(Exercise inputs)

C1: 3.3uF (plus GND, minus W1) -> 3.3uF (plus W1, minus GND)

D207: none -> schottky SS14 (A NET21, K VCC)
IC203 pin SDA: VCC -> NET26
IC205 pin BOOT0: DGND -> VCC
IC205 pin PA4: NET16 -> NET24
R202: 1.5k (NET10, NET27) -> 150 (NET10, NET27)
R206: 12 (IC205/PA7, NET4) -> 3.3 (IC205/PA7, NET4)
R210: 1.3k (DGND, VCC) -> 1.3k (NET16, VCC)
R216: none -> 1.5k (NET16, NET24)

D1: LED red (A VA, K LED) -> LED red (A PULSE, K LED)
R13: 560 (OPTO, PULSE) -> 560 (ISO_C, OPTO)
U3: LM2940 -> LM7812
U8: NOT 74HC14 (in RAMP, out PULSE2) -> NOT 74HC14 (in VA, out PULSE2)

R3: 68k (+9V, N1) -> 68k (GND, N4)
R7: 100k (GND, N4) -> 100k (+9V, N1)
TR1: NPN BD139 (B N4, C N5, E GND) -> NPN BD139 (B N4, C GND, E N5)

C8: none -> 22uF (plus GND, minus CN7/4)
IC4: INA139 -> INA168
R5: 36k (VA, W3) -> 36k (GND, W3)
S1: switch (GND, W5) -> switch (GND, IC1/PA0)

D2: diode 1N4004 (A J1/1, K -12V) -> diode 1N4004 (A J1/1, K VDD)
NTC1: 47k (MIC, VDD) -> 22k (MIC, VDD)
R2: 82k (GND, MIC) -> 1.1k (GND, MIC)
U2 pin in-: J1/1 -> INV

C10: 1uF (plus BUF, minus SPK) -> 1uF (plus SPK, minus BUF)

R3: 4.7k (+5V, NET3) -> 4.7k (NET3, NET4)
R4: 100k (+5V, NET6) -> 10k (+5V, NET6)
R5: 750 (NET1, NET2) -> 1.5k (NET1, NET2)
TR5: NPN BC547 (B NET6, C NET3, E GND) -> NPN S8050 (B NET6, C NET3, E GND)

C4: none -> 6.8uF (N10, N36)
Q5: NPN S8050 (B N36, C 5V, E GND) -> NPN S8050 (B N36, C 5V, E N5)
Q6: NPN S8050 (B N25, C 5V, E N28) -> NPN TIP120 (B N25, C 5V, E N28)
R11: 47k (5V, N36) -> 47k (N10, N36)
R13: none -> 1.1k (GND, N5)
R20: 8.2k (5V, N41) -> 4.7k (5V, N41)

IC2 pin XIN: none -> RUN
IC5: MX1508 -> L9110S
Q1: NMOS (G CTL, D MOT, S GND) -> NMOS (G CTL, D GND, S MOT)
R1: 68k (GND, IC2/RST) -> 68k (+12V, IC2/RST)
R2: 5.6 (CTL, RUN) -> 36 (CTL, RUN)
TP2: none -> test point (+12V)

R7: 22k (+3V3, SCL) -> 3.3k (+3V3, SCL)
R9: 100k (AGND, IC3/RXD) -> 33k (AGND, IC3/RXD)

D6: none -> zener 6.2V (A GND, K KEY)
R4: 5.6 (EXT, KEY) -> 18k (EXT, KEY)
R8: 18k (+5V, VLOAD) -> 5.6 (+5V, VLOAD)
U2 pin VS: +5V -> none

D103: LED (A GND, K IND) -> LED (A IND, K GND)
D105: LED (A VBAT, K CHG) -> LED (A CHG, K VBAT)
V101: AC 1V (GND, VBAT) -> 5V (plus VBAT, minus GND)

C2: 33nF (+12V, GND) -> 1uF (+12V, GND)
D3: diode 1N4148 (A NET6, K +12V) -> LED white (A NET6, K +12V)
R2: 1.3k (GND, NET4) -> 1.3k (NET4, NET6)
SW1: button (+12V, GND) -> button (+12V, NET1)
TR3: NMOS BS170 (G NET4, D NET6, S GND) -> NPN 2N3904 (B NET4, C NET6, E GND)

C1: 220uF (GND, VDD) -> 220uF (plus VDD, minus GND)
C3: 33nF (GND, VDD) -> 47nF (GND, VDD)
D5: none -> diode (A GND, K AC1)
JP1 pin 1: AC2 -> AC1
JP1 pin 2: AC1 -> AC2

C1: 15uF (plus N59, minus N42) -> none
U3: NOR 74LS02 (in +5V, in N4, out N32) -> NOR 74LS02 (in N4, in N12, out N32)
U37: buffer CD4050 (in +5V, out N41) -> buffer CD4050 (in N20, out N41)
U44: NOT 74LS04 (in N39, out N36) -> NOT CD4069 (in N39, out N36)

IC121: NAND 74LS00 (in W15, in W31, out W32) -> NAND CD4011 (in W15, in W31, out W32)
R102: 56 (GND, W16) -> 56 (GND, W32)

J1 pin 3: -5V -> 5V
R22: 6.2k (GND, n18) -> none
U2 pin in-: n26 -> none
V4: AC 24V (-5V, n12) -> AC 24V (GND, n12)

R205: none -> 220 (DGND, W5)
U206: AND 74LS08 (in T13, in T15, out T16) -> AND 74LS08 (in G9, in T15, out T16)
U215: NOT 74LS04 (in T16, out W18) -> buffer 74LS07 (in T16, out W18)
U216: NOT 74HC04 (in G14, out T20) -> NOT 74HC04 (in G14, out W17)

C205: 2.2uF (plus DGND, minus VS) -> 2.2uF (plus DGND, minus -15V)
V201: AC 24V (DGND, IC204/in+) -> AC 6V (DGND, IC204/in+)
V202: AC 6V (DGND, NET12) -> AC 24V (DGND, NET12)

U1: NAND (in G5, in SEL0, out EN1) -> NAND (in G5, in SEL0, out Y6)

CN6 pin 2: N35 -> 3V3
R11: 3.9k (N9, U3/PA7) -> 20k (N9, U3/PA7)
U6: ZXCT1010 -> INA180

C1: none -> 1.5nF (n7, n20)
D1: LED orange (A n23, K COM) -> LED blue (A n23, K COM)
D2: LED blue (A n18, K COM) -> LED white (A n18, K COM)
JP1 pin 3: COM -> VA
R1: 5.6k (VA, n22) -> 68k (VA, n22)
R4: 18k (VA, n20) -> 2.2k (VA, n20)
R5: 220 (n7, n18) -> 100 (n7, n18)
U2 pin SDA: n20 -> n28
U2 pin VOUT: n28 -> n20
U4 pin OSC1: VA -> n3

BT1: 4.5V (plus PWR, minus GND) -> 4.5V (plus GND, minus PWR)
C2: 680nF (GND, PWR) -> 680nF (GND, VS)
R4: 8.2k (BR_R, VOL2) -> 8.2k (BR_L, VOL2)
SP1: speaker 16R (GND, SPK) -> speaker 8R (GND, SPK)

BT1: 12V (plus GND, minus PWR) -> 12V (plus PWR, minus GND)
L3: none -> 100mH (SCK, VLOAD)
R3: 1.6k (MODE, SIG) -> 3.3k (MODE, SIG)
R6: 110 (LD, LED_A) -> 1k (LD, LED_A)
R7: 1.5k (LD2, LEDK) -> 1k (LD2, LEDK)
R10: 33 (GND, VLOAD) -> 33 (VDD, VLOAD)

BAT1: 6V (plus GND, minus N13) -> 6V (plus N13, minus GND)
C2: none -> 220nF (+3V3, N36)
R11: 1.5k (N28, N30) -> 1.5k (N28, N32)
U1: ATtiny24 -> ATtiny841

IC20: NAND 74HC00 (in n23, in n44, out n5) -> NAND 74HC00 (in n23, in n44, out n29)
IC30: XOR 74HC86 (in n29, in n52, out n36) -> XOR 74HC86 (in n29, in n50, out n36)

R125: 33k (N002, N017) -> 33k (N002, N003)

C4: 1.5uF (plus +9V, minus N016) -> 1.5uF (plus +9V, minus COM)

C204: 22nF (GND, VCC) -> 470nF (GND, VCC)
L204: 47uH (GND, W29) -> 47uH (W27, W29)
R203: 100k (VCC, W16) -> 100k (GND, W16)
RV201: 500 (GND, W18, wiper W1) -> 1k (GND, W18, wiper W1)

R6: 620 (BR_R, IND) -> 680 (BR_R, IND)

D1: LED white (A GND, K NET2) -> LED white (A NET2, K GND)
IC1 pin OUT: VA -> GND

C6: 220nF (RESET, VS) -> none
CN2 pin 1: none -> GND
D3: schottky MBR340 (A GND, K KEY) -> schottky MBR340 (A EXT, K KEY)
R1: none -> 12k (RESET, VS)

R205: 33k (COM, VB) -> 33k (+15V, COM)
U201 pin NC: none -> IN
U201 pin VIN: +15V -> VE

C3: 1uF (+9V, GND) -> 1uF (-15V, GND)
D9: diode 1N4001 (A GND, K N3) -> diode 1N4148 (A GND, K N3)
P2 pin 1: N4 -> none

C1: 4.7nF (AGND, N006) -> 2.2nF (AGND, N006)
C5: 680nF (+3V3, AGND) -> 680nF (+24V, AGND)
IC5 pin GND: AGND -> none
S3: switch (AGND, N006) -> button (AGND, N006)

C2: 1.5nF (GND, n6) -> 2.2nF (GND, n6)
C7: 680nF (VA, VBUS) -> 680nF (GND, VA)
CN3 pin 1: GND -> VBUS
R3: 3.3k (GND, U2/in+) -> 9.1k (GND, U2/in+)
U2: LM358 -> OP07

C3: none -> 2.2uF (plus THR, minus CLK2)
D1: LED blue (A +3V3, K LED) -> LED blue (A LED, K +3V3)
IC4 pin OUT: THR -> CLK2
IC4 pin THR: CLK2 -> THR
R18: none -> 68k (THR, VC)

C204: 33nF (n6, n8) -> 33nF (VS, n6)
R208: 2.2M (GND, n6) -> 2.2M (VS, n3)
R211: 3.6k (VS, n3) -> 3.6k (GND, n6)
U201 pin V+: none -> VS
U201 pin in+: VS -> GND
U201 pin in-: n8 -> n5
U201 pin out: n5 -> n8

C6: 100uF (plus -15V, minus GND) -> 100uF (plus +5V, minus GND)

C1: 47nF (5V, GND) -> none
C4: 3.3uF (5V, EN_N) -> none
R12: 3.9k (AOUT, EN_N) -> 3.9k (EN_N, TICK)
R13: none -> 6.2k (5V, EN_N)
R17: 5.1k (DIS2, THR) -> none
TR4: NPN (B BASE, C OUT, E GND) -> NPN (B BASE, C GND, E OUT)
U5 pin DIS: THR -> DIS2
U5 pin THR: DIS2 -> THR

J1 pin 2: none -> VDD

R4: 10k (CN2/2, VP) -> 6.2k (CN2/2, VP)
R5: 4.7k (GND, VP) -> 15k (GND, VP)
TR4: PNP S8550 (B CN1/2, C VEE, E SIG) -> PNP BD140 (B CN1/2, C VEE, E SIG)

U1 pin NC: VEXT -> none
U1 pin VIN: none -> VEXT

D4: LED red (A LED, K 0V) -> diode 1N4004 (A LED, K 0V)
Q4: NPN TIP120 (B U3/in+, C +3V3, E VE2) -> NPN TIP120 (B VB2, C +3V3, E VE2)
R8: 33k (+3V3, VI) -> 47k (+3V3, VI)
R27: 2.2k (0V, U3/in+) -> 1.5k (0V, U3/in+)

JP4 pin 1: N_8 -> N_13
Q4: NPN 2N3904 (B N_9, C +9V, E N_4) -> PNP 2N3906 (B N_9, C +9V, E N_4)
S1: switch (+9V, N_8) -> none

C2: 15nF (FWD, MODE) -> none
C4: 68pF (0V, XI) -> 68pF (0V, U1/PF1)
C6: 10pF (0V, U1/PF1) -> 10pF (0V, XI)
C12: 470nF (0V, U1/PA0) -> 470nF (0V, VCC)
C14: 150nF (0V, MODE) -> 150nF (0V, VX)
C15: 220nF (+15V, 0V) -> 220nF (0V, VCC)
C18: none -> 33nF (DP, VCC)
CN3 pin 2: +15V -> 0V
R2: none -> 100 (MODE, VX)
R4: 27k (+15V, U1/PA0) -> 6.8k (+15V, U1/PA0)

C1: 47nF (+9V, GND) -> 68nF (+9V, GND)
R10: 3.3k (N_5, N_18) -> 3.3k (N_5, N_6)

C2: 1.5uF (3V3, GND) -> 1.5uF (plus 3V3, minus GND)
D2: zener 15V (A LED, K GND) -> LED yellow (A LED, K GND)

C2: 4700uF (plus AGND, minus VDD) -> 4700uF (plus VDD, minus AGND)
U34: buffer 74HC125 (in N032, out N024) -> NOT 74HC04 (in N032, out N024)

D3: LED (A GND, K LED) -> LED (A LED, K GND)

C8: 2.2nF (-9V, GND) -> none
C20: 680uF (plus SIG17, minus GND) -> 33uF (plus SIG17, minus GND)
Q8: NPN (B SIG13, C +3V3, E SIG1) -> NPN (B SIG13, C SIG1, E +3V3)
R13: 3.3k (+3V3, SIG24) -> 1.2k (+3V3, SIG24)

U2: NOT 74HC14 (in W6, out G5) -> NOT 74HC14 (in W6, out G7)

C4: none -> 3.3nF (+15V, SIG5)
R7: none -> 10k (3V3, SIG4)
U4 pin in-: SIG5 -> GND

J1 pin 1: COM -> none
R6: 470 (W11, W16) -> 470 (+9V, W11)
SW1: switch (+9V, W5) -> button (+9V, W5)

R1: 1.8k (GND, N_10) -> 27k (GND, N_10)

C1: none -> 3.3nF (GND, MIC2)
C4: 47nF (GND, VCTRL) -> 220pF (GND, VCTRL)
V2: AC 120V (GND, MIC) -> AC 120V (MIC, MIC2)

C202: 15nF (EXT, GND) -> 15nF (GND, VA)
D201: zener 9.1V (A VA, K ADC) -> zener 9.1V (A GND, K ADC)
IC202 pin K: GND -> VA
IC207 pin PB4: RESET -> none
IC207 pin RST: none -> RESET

(End Exercise inputs)

> [Work to complete]:
Above are some records; copy exactly the lines from the one with "R7: 22k (+3V3, SCL) -> 3.3k (+3V3, SCL)" through the one with "C2: 33nF (+12V, GND) -> 1uF (+12V, GND)", both included, and no others.

> [The completed task]:
R7: 22k (+3V3, SCL) -> 3.3k (+3V3, SCL)
R9: 100k (AGND, IC3/RXD) -> 33k (AGND, IC3/RXD)

D6: none -> zener 6.2V (A GND, K KEY)
R4: 5.6 (EXT, KEY) -> 18k (EXT, KEY)
R8: 18k (+5V, VLOAD) -> 5.6 (+5V, VLOAD)
U2 pin VS: +5V -> none

D103: LED (A GND, K IND) -> LED (A IND, K GND)
D105: LED (A VBAT, K CHG) -> LED (A CHG, K VBAT)
V101: AC 1V (GND, VBAT) -> 5V (plus VBAT, minus GND)

C2: 33nF (+12V, GND) -> 1uF (+12V, GND)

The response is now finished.